• What you should do
If an entry holds a picture, drop the picture but restate the entry word for word.
Start of Source material
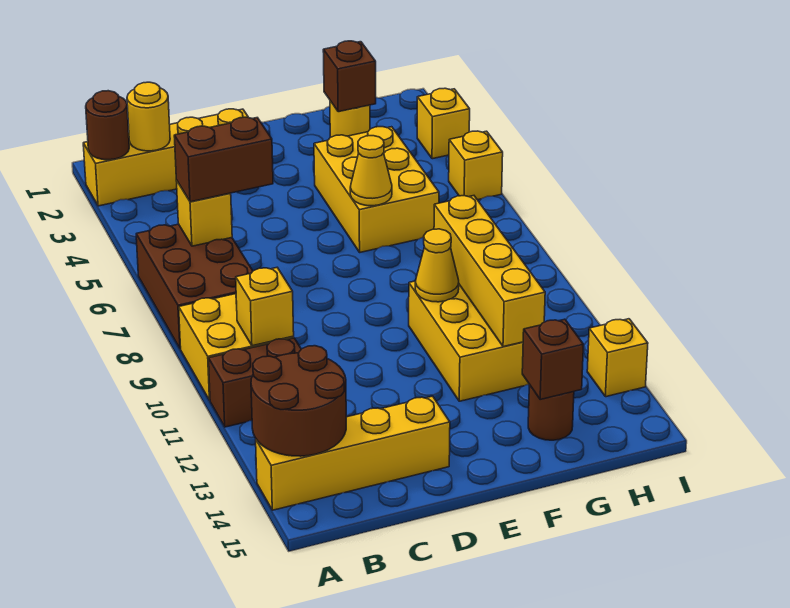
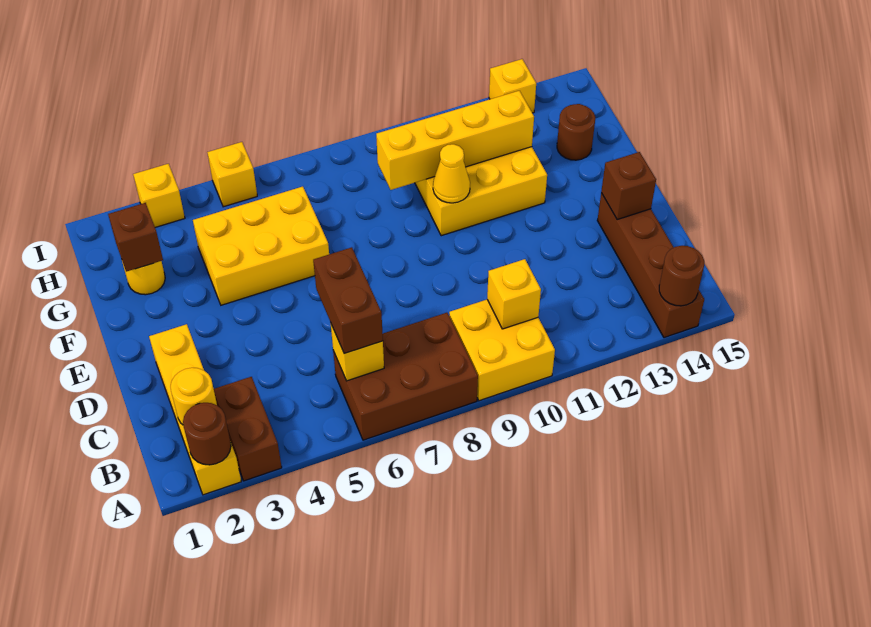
brown brick A11:B11 level 1 -> brown brick A3:B3 level 1
brown round brick A13:B14 level 2 -> brown round brick A14 level 2
yellow brick A14:D14 level 1 -> brown brick A14:D14 level 1
yellow cone F6 level 2 -> none
brown brick G14 level 2 -> brown brick D14 level 2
End of Source material
• Answer
brown brick A11:B11 level 1 -> brown brick A3:B3 level 1
brown round brick A13:B14 level 2 -> brown round brick A14 level 2
yellow brick A14:D14 level 1 -> brown brick A14:D14 level 1
yellow cone F6 level 2 -> none
brown brick G14 level 2 -> brown brick D14 level 2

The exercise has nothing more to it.